= MATERIAL TO PROCESS =

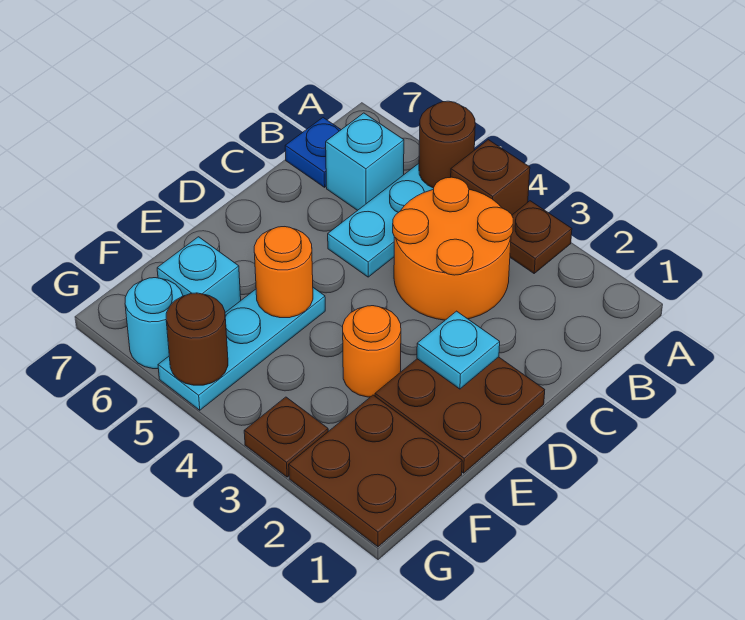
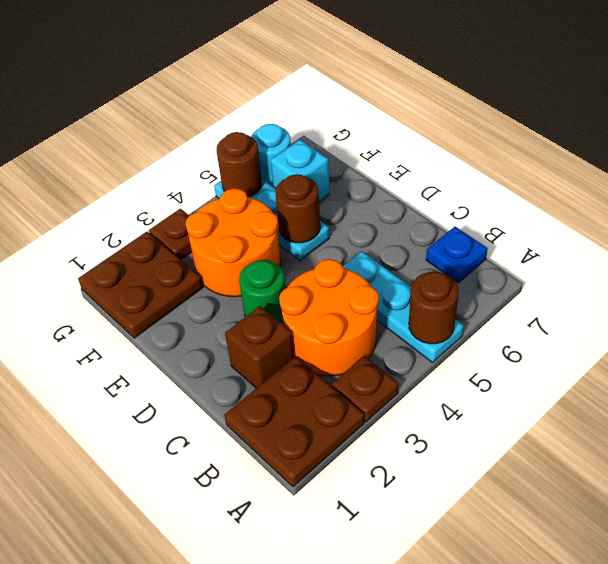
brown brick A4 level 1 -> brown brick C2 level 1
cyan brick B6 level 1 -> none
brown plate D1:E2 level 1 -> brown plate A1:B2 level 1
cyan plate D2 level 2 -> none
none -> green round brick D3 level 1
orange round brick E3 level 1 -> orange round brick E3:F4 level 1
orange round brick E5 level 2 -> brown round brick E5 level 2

==

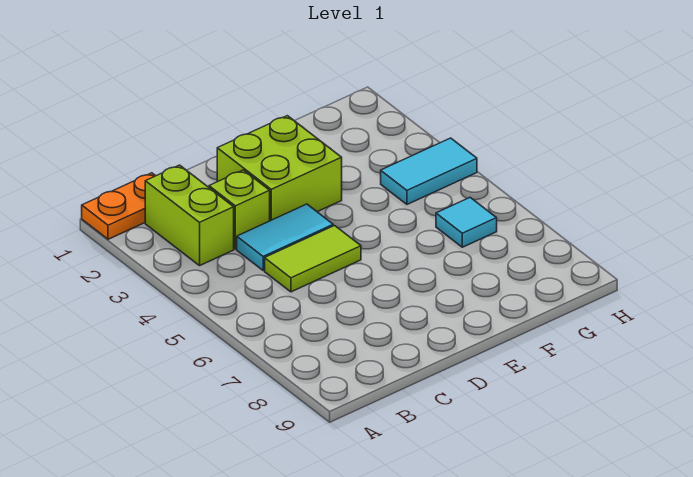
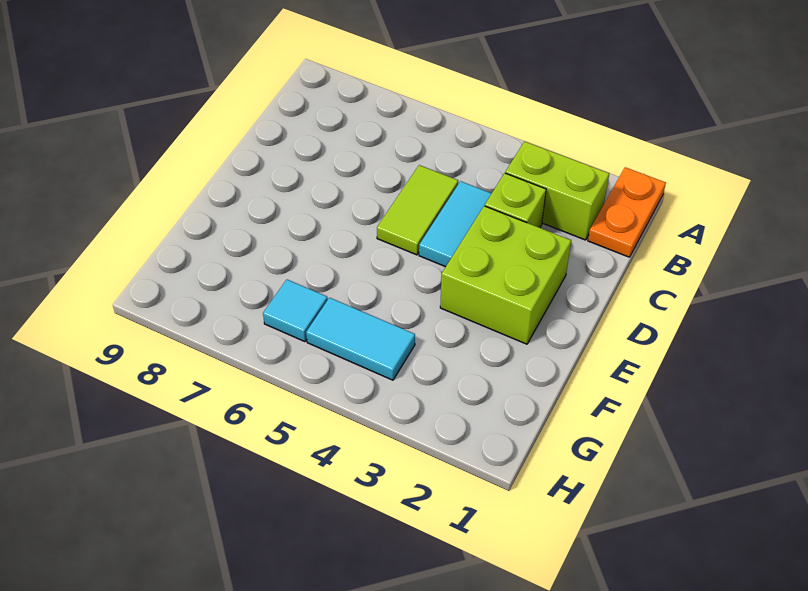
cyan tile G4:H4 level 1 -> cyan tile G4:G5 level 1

= WORK ORDER =
What is needed is an exact copy of the lines above, from the one containing "orange round brick E3 level" through the one containing "orange round brick E5", with nothing added.

= RESPONSE TO THIS EXERCISE =
orange round brick E3 level 1 -> orange round brick E3:F4 level 1
orange round brick E5 level 2 -> brown round brick E5 level 2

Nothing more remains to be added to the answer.